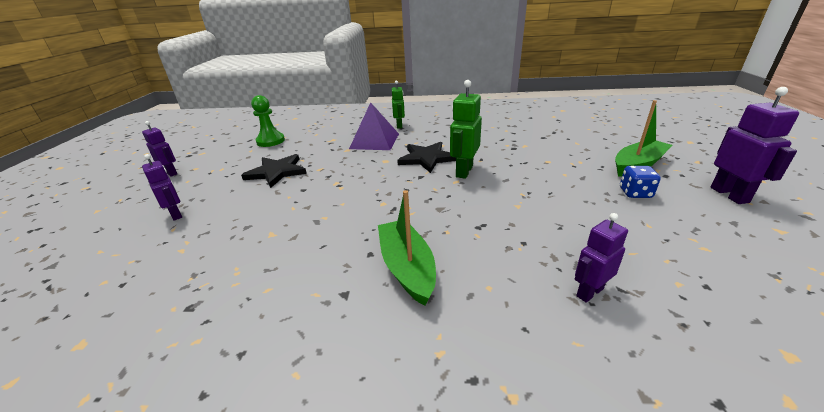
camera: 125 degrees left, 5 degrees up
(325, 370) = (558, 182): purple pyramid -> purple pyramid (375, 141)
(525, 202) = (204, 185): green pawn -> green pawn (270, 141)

---

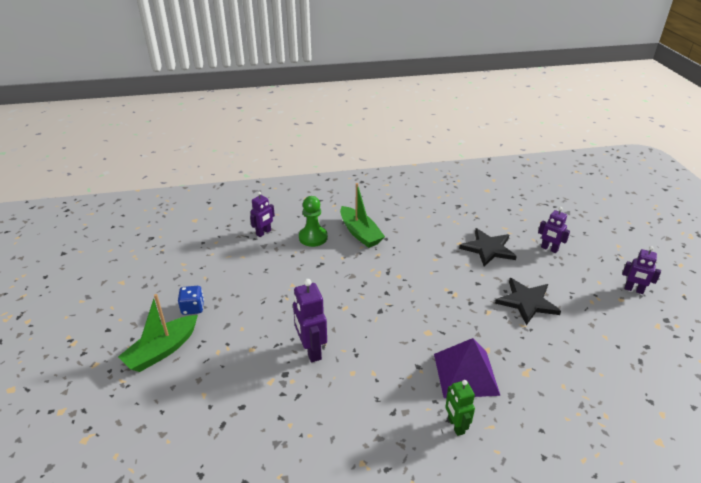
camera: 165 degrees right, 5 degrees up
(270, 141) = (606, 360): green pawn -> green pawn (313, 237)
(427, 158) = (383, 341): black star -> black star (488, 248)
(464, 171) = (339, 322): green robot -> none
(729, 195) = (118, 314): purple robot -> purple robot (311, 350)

Task directions
Filter the records for the word "pawn" and show every line that has it.

Solution for this problem
(525, 202) = (204, 185): green pawn -> green pawn (270, 141)
(270, 141) = (606, 360): green pawn -> green pawn (313, 237)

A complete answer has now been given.